— Begin DATA SUPPLIED —

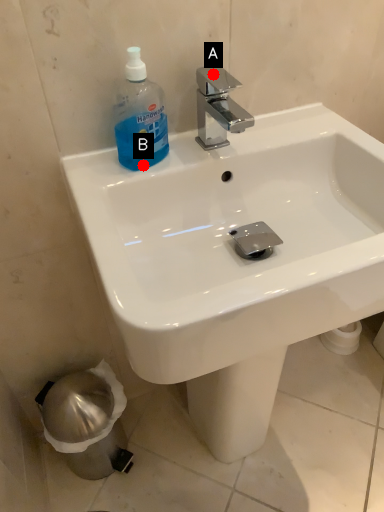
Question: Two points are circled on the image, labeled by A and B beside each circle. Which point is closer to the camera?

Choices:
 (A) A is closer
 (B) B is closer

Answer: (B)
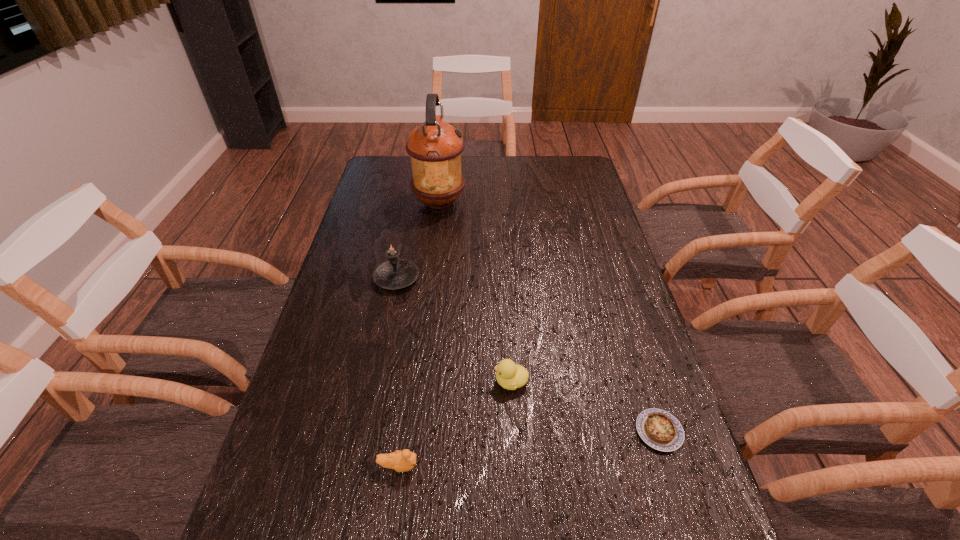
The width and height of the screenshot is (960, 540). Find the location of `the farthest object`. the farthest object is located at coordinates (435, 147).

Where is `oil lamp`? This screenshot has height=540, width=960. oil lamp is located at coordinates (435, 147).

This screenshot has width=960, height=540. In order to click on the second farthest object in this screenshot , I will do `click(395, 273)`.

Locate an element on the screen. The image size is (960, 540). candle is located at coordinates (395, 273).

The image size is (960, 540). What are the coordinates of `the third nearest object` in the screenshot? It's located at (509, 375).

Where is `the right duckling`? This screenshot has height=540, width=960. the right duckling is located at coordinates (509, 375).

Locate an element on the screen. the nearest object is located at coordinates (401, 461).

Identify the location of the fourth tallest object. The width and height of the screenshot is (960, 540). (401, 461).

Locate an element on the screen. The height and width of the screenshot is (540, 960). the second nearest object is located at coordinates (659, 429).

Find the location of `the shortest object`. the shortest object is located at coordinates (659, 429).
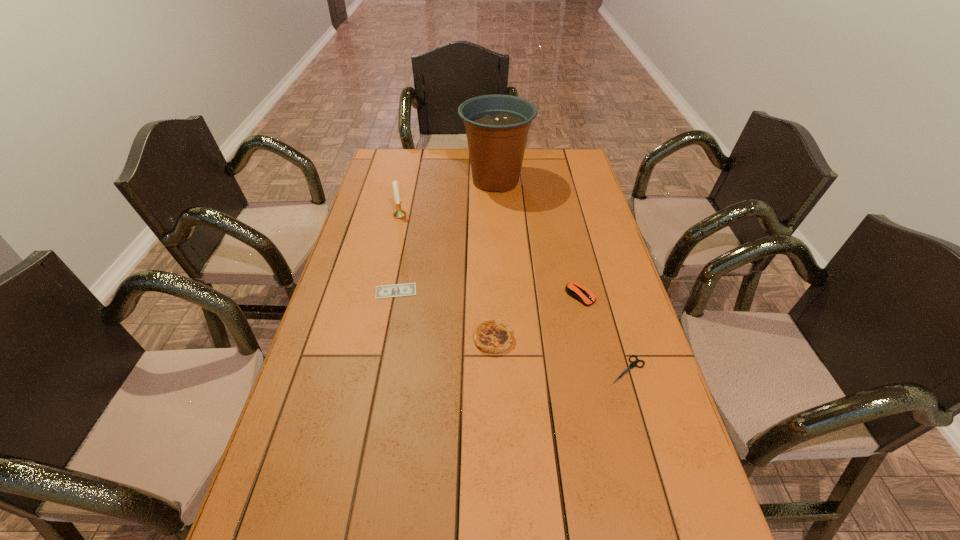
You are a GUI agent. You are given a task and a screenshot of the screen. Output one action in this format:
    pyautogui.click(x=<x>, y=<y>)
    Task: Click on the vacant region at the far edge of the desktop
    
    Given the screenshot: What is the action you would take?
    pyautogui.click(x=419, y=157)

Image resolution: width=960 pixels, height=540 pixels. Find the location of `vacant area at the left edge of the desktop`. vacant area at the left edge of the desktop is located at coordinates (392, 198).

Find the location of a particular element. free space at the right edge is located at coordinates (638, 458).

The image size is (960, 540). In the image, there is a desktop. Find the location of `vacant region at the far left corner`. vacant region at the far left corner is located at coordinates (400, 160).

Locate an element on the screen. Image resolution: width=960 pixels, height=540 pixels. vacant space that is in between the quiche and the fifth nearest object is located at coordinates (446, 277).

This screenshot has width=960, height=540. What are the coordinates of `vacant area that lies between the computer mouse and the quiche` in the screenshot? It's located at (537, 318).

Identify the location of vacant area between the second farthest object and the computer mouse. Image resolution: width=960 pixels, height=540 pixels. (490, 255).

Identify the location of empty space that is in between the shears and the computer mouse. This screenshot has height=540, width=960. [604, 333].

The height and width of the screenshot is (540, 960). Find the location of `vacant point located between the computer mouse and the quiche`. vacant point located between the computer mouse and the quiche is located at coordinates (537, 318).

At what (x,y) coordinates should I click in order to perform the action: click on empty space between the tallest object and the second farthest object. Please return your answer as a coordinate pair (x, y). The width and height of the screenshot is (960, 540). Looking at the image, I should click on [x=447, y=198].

— End DATA SUPPLIED —
— Begin DATA SUPPLIED —

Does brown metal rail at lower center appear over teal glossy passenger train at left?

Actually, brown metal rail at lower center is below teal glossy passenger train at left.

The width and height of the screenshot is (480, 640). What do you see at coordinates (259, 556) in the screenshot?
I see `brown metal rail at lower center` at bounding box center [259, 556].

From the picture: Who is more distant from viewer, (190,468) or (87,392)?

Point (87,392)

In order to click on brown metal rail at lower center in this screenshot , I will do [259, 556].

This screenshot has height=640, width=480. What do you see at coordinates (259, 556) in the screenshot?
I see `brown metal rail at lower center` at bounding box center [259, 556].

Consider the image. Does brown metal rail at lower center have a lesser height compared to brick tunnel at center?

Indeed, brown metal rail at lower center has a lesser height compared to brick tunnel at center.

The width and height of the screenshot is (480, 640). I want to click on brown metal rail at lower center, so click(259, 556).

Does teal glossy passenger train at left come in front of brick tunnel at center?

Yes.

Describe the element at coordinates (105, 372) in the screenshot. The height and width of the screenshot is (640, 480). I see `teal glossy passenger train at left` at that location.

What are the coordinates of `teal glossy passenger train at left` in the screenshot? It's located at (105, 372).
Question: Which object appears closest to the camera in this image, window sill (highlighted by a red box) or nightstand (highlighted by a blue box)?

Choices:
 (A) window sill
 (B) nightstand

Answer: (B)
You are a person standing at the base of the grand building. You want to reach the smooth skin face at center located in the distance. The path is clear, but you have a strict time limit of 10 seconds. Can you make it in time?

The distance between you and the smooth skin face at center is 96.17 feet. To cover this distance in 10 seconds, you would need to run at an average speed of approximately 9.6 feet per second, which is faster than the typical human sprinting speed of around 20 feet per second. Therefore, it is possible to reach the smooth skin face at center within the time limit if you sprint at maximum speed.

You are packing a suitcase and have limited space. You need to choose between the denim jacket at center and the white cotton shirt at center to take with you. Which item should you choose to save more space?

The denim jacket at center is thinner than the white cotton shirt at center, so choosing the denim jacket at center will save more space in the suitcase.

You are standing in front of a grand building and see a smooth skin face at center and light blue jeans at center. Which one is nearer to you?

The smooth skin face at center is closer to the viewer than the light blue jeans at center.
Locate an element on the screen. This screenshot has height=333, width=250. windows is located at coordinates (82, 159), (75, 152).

— End DATA SUPPLIED —

■ YOUR GOAL
Reproduce every line of the data above, from the line containing "Question: Two points" down through the line containing "Locate an element on the screen. the nearest", keeping both of those lines. Omit the pictures.

■ PROBLEM SOLUTION
Question: Two points are circled on the image, labeled by A and B beside each circle. Which point is closer to the camera?

Choices:
 (A) A is closer
 (B) B is closer

Answer: (B)
The width and height of the screenshot is (960, 540). Find the location of `the farthest object`. the farthest object is located at coordinates (435, 147).

Where is `oil lamp`? This screenshot has height=540, width=960. oil lamp is located at coordinates (435, 147).

This screenshot has width=960, height=540. In order to click on the second farthest object in this screenshot , I will do `click(395, 273)`.

Locate an element on the screen. The image size is (960, 540). candle is located at coordinates (395, 273).

The image size is (960, 540). What are the coordinates of `the third nearest object` in the screenshot? It's located at (509, 375).

Where is `the right duckling`? This screenshot has height=540, width=960. the right duckling is located at coordinates (509, 375).

Locate an element on the screen. the nearest object is located at coordinates (401, 461).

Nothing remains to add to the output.